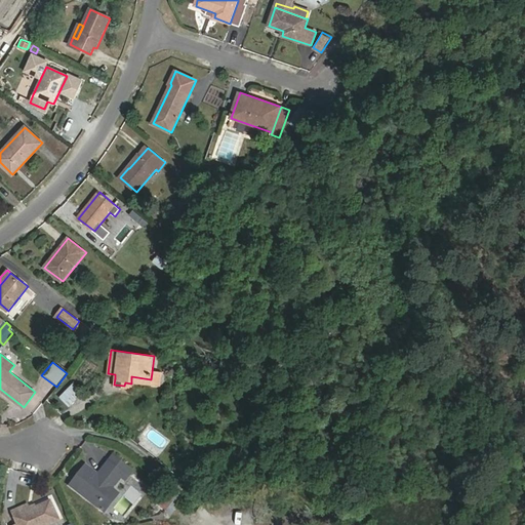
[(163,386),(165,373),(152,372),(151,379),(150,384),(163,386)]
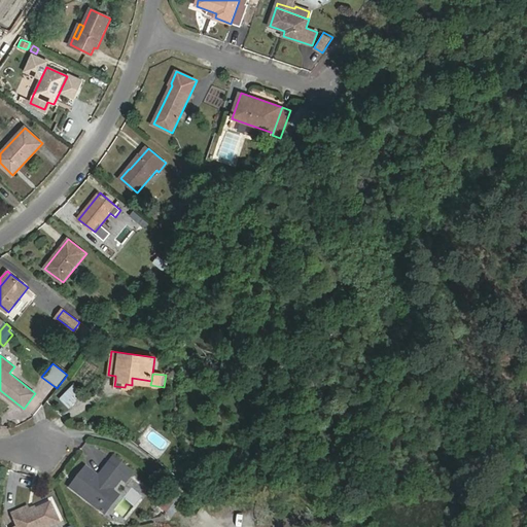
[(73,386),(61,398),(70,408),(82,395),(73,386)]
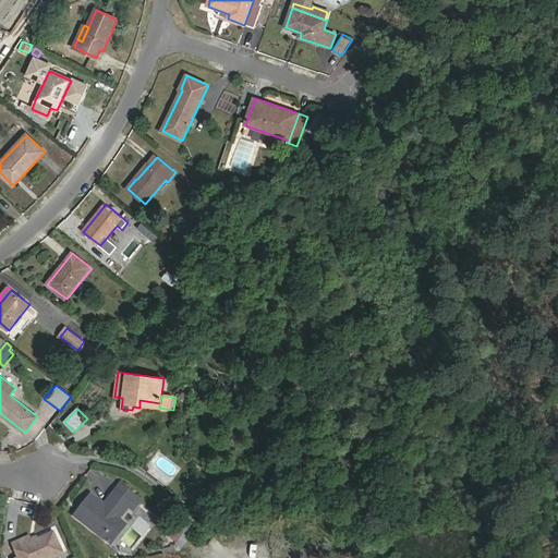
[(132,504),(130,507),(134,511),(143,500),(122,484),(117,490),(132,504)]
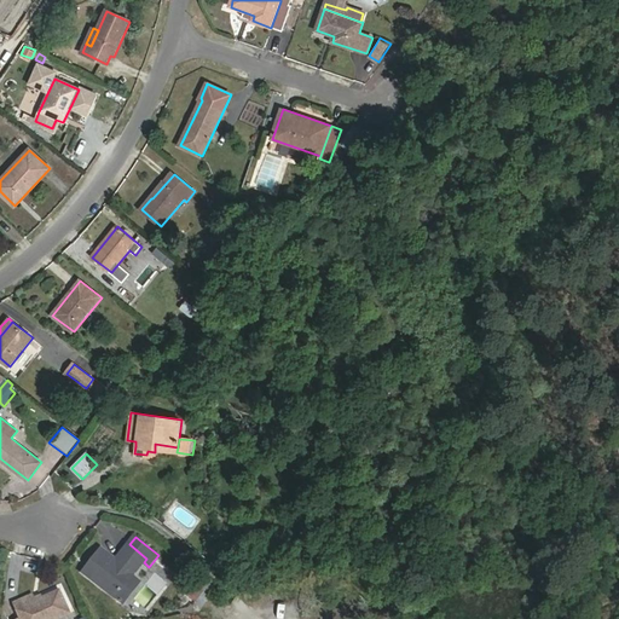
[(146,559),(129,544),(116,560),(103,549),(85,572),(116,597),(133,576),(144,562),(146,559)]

---

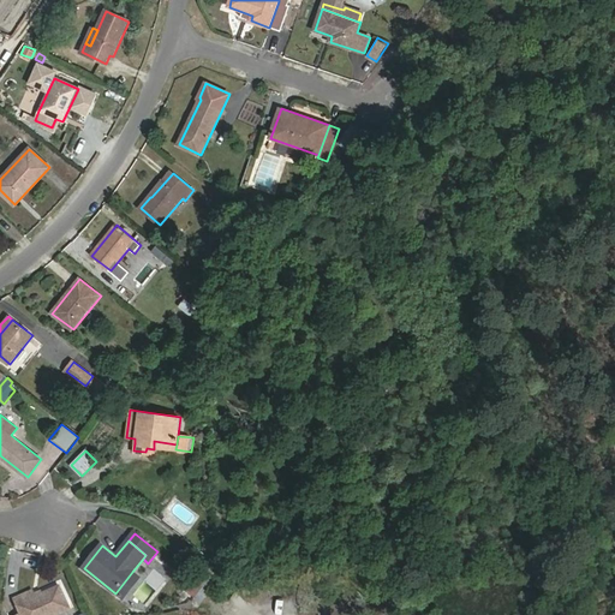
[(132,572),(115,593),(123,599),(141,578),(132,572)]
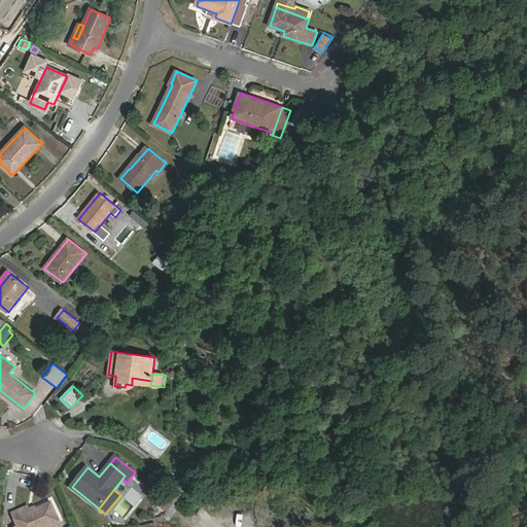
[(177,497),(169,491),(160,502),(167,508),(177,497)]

▶ To do
What you return must match the lines above from the one with "[(132,572),(115,593),(123,599),(141,578),(132,572)]" through the one with "[(177,497),(169,491),(160,502),(167,508),(177,497)]" exactly, with both ends included and the pictures excluded.

▶ Result for this task
[(132,572),(115,593),(123,599),(141,578),(132,572)]
[(177,497),(169,491),(160,502),(167,508),(177,497)]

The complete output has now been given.